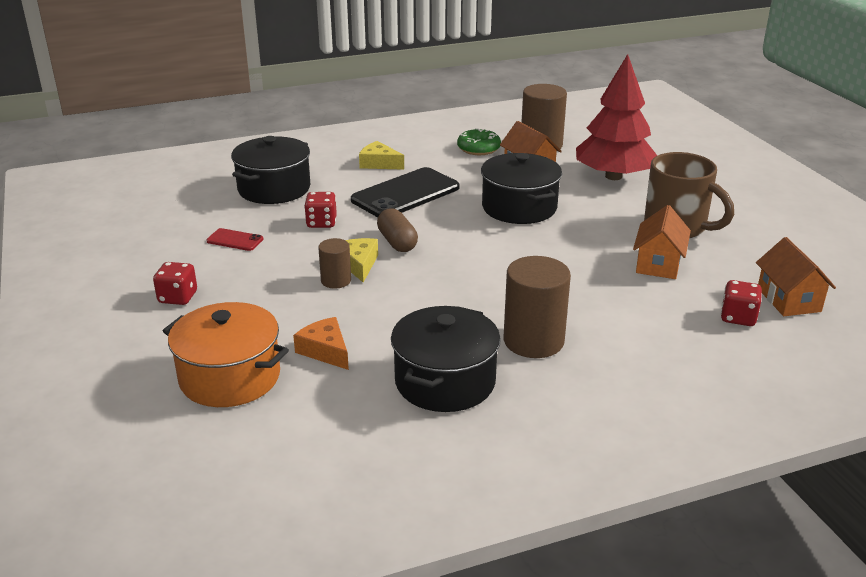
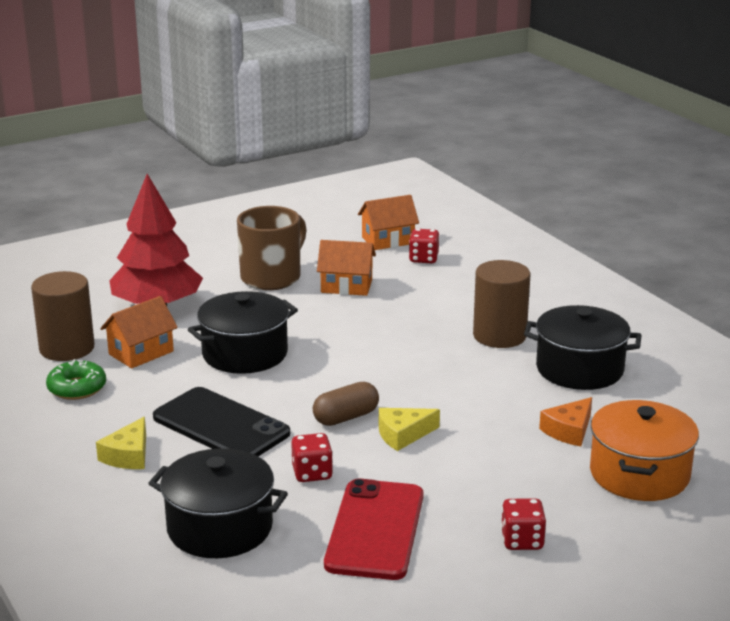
camera: 100 degrees left, 5 degrees down
(235, 240) = (375, 530): red phone -> red phone, size x2.18
(336, 280) = (442, 443): brown cylinder -> none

# What the exercise asks:
Set the data above down again exactly as given, with no pictures.

# Answer to this task:
camera: 100 degrees left, 5 degrees down
(235, 240) = (375, 530): red phone -> red phone, size x2.18
(336, 280) = (442, 443): brown cylinder -> none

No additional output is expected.